[ASSIGNMENT] Pictures in the records below must be left out. Return exactly the lines from the line with "blue brick B5:C6" to the line with "none -> pink brick G8:L8 level 1", both included.

[DATA LISTING]
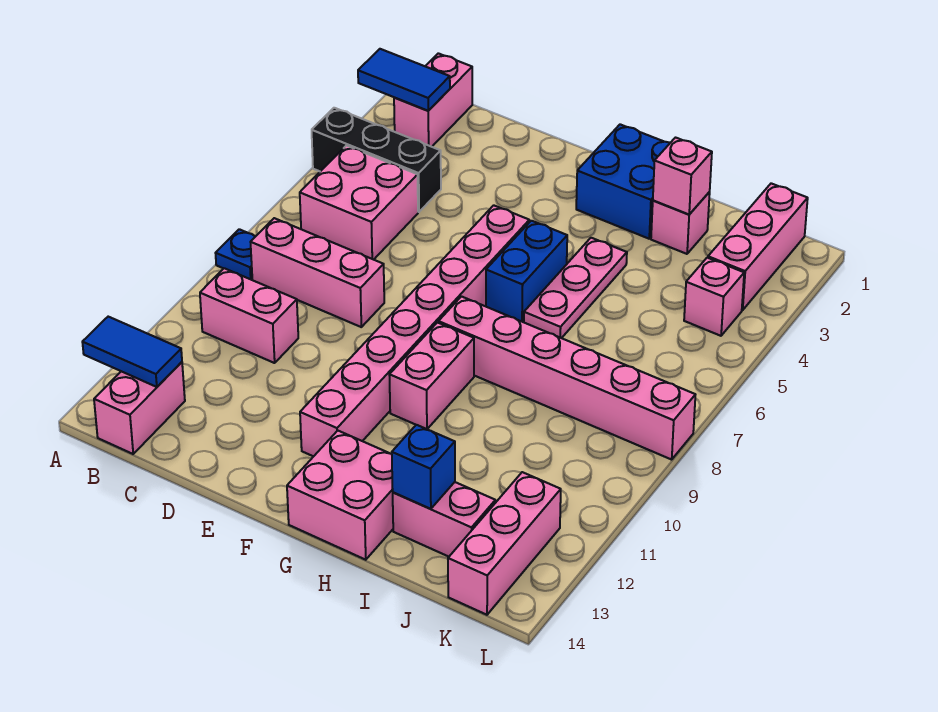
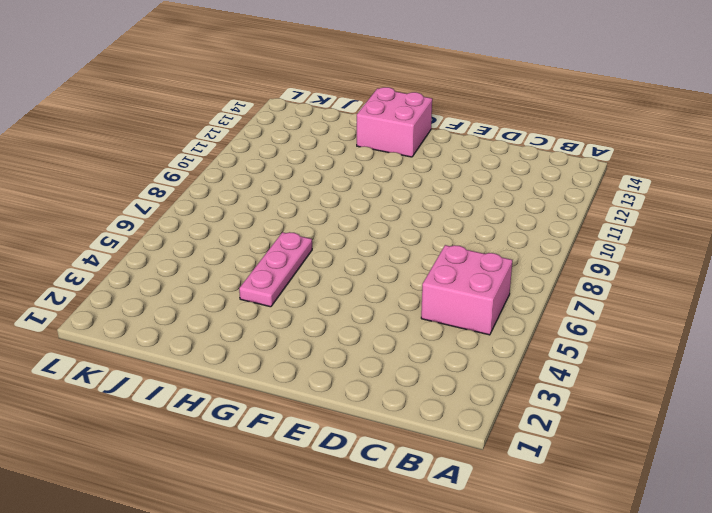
none -> black brick A4:C4 level 1
none -> blue plate A8 level 1
none -> pink brick B1:B2 level 1

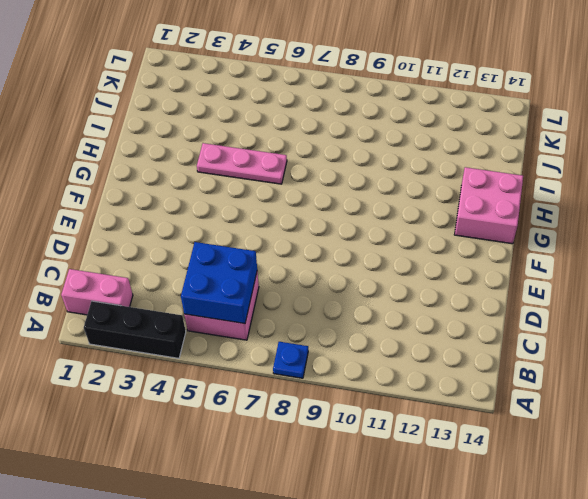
black brick A2:A4 level 1 -> black brick A4:C4 level 1
blue brick B5:C6 level 2 -> blue brick G1:H2 level 1
none -> pink brick B8:D8 level 1
none -> pink brick B10:C10 level 1
none -> pink brick B13:B14 level 1

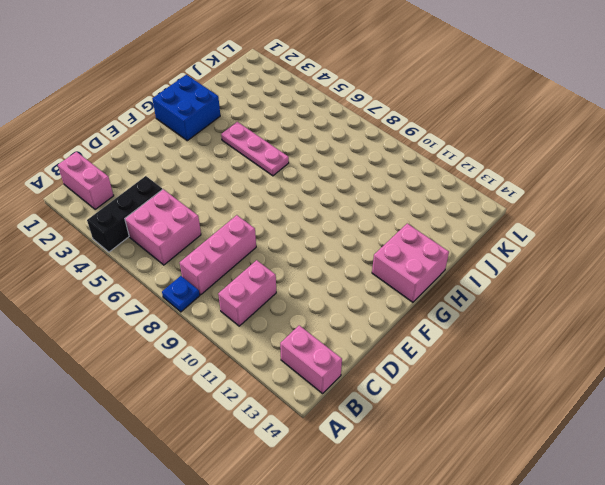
none -> pink brick F5:F12 level 1
none -> blue brick G5:G6 level 1
none -> pink brick G8:L8 level 1

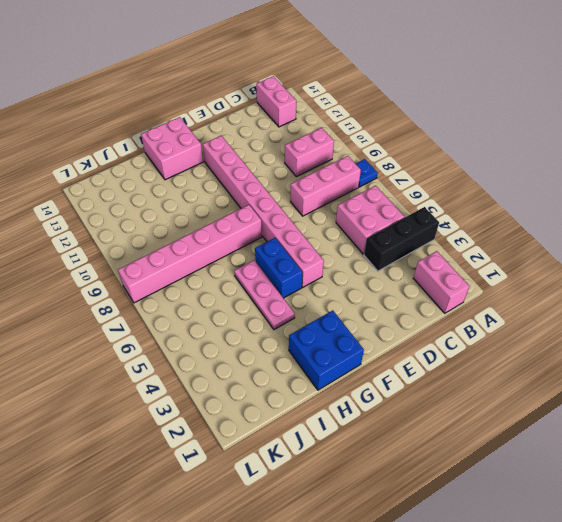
none -> pink brick G9:G10 level 1
none -> pink brick I2 level 1
none -> pink brick I13:J13 level 1

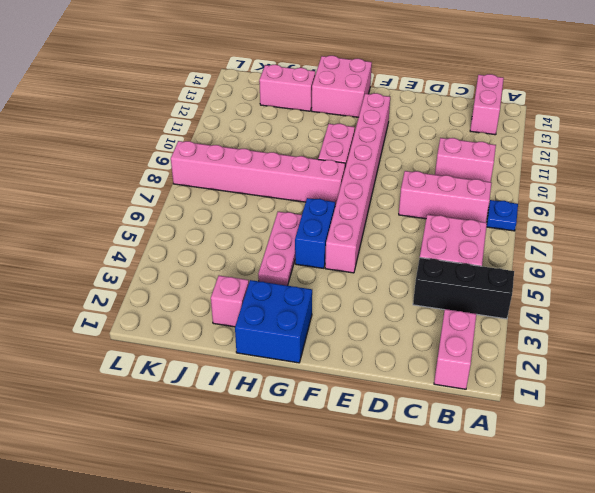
none -> pink brick K1:K3 level 1
none -> pink brick K4 level 1
none -> pink brick K12:K14 level 1

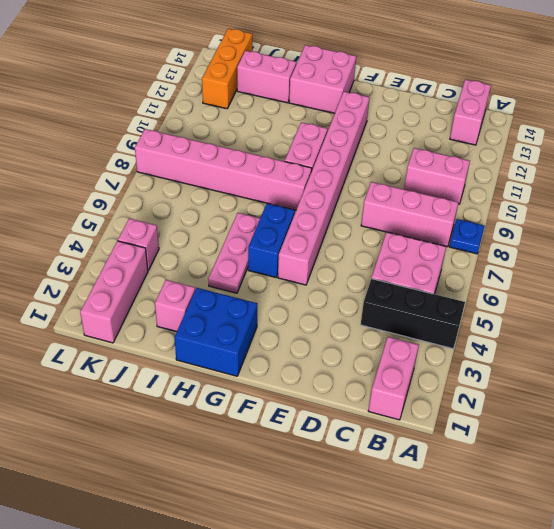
orange brick K12:K14 level 1 -> pink brick K12:K14 level 1
none -> blue tile A2:B2 level 2
none -> blue tile A13:B13 level 2
none -> pink brick I2 level 2

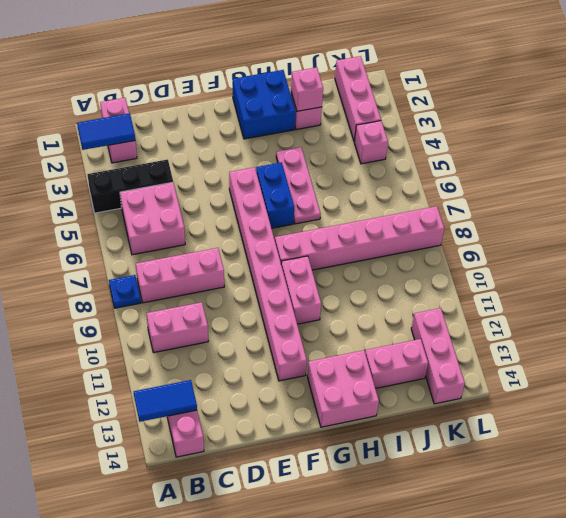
none -> blue brick I13 level 2

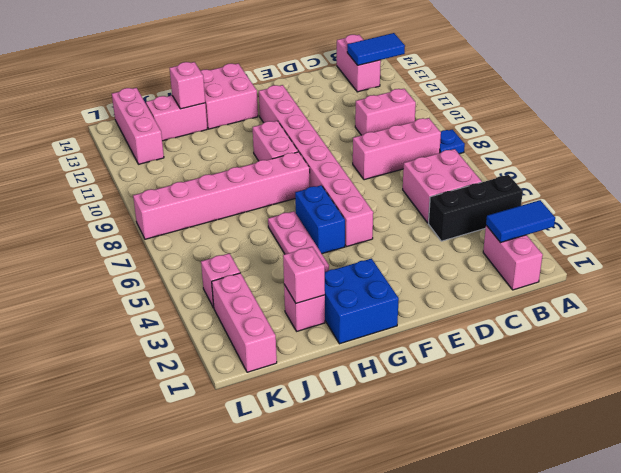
pink brick I13 level 2 -> blue brick I13 level 2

[ANSWER SPACE]
blue brick B5:C6 level 2 -> blue brick G1:H2 level 1
none -> pink brick B8:D8 level 1
none -> pink brick B10:C10 level 1
none -> pink brick B13:B14 level 1

none -> pink brick F5:F12 level 1
none -> blue brick G5:G6 level 1
none -> pink brick G8:L8 level 1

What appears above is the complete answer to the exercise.